*Exercise details:* Using the data that follows, return exactly the lines from the one that contains "white brick A10" through the one that contains "blue brick E10", ends included.

-=-=-=-=-

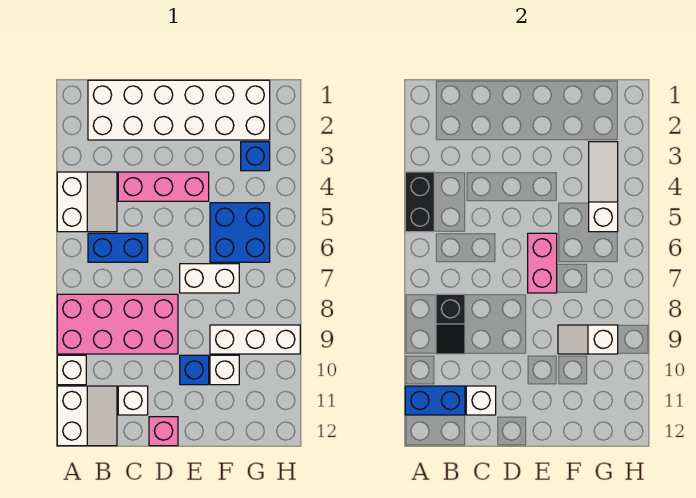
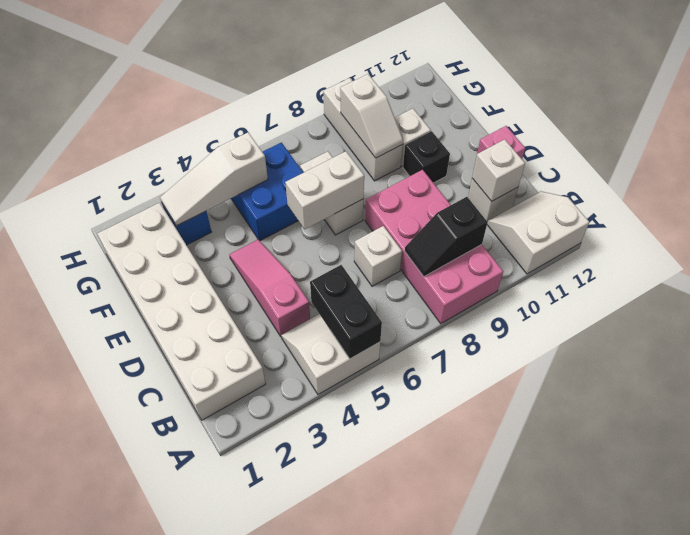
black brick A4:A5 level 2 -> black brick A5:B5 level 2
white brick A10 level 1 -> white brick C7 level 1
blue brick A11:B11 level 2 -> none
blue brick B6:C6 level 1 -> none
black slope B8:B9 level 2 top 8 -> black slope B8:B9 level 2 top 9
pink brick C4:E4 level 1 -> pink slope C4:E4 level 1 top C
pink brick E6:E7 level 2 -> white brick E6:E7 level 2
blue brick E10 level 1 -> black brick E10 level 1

-=-=-=-=-

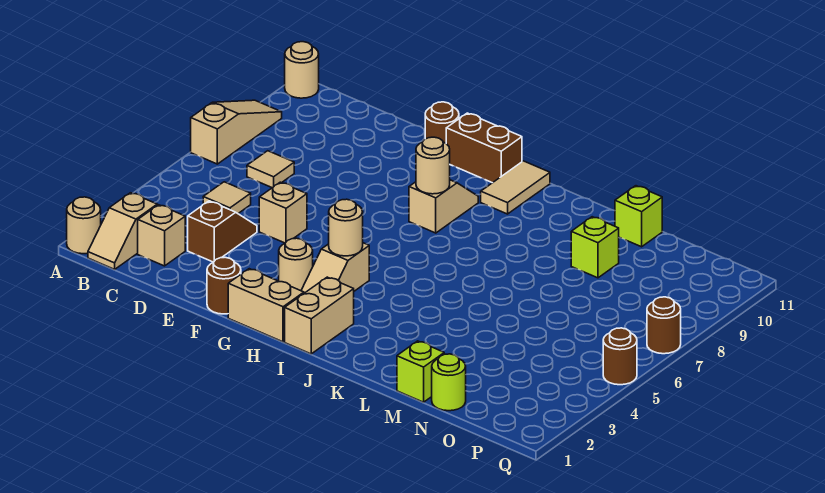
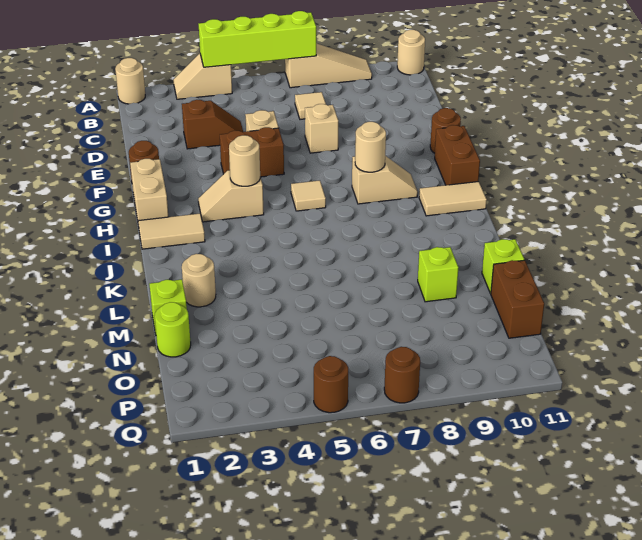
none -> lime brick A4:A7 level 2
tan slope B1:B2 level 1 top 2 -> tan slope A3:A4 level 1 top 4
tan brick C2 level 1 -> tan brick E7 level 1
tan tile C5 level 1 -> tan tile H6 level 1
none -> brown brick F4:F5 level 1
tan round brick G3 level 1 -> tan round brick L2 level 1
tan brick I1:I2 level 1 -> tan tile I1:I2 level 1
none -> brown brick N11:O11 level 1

-=-=-=-=-

*Completed task:*
white brick A10 level 1 -> white brick C7 level 1
blue brick A11:B11 level 2 -> none
blue brick B6:C6 level 1 -> none
black slope B8:B9 level 2 top 8 -> black slope B8:B9 level 2 top 9
pink brick C4:E4 level 1 -> pink slope C4:E4 level 1 top C
pink brick E6:E7 level 2 -> white brick E6:E7 level 2
blue brick E10 level 1 -> black brick E10 level 1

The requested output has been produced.